# EXERCISE PROMPT
Set out every line of the records below as a numbered list, omitting blank lines and the picture lines.

━━ RECORDS ━━

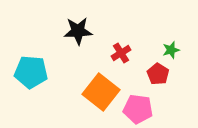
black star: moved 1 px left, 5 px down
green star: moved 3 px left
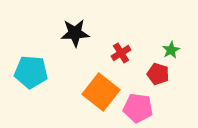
black star: moved 3 px left, 2 px down
green star: rotated 12 degrees counterclockwise
red pentagon: rotated 15 degrees counterclockwise
pink pentagon: moved 1 px up
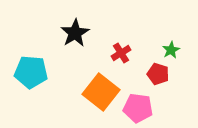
black star: rotated 28 degrees counterclockwise
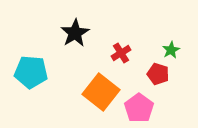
pink pentagon: moved 1 px right; rotated 28 degrees clockwise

━━━

# PROBLEM SOLUTION
1. black star: moved 1 px left, 5 px down
2. green star: moved 3 px left
3. black star: moved 3 px left, 2 px down
4. green star: rotated 12 degrees counterclockwise
5. red pentagon: rotated 15 degrees counterclockwise
6. pink pentagon: moved 1 px up
7. black star: rotated 28 degrees counterclockwise
8. pink pentagon: moved 1 px right; rotated 28 degrees clockwise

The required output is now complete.